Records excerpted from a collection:

=== Section Start ===

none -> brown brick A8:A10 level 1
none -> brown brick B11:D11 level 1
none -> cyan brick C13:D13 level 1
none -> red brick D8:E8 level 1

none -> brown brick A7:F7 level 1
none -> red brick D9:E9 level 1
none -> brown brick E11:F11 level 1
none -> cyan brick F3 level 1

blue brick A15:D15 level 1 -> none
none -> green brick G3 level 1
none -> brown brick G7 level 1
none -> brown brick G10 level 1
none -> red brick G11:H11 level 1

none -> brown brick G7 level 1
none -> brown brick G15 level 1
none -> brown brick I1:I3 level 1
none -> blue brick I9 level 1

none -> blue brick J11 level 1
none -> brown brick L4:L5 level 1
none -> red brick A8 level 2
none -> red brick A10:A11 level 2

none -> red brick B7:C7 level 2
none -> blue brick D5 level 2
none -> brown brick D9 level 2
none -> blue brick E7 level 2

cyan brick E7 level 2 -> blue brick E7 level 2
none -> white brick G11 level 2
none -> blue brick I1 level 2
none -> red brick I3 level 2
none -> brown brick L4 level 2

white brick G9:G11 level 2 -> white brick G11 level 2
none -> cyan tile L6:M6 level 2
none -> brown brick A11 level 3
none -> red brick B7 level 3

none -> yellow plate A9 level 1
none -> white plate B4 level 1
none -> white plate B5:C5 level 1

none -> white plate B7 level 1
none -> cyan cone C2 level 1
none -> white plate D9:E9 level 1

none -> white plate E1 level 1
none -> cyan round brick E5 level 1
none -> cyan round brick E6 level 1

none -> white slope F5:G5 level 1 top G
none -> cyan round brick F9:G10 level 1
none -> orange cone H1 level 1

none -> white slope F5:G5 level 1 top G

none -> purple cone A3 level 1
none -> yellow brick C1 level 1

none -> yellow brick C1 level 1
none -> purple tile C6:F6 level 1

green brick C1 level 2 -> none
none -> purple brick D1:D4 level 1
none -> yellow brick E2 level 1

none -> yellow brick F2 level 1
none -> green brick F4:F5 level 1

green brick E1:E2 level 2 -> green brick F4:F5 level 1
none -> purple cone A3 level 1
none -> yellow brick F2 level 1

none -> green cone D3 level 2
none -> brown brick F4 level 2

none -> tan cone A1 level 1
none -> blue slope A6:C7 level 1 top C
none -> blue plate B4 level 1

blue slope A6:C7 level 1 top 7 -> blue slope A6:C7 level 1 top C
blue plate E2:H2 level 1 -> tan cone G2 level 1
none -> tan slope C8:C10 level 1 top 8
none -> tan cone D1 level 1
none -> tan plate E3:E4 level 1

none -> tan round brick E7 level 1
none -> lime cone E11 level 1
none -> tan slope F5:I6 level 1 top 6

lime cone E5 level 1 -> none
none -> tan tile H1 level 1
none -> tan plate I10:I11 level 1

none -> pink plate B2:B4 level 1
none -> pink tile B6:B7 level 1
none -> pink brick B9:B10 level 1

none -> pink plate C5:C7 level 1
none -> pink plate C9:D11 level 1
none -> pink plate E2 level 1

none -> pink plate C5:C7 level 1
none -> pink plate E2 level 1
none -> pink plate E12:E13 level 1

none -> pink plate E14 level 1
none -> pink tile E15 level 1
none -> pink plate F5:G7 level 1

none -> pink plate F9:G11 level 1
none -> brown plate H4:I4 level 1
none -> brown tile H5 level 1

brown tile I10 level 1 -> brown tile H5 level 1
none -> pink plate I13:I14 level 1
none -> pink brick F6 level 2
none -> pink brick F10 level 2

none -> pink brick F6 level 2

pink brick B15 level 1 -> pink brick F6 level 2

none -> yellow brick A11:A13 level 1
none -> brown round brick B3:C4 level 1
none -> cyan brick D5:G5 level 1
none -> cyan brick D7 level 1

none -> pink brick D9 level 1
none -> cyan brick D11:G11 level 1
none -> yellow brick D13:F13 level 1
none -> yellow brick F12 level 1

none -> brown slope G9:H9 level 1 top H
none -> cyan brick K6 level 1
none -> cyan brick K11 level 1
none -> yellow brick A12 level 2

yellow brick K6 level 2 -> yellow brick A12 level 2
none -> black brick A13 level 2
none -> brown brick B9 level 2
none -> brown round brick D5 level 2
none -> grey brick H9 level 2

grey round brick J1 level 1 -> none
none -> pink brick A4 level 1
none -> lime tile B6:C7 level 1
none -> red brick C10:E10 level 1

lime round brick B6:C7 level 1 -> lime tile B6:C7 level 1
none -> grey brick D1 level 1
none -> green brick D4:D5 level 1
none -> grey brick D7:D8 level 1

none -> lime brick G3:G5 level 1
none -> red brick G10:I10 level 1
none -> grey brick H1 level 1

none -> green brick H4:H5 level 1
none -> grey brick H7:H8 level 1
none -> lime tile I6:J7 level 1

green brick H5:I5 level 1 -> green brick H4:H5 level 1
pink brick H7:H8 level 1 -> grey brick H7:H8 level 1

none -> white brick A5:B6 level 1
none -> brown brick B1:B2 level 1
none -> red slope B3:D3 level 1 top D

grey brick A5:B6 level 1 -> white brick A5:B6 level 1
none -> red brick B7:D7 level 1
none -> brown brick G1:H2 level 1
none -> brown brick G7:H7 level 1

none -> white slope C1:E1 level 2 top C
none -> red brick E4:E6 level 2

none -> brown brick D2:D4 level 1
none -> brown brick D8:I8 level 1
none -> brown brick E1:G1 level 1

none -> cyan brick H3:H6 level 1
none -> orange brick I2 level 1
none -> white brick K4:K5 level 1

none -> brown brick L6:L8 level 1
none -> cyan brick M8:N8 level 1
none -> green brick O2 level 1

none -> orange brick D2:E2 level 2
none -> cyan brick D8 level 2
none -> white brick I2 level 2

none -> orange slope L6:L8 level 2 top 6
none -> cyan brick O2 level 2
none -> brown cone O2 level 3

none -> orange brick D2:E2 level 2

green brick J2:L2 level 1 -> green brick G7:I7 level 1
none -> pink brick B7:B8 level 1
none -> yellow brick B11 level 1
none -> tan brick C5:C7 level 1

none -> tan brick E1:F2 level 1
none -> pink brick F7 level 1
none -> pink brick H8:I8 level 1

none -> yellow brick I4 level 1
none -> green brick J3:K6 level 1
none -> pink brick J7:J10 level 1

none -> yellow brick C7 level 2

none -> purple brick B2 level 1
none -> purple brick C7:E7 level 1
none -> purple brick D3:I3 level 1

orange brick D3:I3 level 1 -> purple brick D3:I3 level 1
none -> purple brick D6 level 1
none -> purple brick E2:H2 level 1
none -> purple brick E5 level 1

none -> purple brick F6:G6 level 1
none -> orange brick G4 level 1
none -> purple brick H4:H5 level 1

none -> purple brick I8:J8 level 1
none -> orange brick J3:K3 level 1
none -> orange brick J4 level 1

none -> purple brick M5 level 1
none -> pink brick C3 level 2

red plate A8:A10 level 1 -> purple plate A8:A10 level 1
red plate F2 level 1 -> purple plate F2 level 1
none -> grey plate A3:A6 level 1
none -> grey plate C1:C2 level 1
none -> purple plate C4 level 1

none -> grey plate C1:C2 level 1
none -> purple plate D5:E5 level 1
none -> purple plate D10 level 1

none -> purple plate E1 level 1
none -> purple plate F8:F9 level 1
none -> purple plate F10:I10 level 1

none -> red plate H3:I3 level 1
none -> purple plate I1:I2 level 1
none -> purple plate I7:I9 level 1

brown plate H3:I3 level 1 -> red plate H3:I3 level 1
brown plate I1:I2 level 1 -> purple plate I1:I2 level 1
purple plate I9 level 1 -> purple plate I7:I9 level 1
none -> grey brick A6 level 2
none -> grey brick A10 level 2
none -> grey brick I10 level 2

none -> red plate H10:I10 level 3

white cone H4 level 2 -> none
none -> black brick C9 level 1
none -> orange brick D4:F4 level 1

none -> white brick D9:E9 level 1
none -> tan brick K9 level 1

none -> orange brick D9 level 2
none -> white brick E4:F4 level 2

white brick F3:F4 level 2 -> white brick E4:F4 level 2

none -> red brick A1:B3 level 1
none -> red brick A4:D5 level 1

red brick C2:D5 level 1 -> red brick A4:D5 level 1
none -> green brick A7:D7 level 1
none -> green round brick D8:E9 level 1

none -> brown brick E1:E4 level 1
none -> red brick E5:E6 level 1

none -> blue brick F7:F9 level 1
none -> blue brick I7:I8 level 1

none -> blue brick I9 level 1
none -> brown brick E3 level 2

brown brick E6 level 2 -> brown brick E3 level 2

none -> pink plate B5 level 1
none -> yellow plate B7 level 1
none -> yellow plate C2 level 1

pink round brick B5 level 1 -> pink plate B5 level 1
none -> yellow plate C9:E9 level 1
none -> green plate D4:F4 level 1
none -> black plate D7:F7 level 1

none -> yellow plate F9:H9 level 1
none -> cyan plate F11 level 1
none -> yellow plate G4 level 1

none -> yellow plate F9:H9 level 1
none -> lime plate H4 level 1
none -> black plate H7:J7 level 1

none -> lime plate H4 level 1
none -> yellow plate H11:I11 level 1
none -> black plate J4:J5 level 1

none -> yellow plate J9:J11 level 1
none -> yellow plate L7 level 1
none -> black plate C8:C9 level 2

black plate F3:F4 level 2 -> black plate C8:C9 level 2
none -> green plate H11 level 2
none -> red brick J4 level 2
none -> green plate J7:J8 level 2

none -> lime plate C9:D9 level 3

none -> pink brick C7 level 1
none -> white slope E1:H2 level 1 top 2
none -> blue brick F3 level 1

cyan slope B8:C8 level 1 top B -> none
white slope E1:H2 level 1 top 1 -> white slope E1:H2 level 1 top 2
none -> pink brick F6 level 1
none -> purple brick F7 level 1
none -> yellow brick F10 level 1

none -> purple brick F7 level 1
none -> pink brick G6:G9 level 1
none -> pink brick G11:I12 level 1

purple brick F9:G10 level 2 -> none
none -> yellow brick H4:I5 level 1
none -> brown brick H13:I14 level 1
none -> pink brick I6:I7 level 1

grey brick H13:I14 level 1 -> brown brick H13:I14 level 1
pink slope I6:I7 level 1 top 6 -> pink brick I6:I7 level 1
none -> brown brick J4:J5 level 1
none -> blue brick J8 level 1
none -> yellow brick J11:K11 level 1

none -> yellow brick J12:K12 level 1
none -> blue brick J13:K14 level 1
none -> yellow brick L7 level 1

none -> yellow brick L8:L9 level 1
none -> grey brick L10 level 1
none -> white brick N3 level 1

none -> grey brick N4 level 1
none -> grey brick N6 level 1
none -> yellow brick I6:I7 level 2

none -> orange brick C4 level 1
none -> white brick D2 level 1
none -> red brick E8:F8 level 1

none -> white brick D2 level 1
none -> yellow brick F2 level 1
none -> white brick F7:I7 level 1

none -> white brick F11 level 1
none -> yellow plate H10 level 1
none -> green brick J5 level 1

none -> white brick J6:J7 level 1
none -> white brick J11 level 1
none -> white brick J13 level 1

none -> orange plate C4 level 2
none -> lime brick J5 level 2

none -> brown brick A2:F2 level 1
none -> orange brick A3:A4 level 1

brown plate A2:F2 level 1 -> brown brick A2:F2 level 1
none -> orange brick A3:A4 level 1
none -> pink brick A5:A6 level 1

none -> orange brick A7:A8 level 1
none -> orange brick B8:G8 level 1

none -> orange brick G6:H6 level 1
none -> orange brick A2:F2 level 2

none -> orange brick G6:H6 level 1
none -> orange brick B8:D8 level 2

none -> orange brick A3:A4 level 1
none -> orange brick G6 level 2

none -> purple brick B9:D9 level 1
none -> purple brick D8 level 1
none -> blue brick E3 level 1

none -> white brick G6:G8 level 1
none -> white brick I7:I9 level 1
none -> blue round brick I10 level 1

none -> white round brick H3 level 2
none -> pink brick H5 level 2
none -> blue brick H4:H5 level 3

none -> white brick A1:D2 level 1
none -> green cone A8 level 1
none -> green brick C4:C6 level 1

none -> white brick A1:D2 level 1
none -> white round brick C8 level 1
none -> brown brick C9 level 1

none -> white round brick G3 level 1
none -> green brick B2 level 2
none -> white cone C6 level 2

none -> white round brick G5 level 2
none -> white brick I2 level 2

=== Section End ===

### YOUR ASSIGNMENT
The answer is the run of lines above from the line containing "none -> brown brick B9 level 2" through the line containing "none -> red brick C10:E10 level 1", copied exactly and alone.

### SOLUTION TO THIS PROBLEM
none -> brown brick B9 level 2
none -> brown round brick D5 level 2
none -> grey brick H9 level 2

grey round brick J1 level 1 -> none
none -> pink brick A4 level 1
none -> lime tile B6:C7 level 1
none -> red brick C10:E10 level 1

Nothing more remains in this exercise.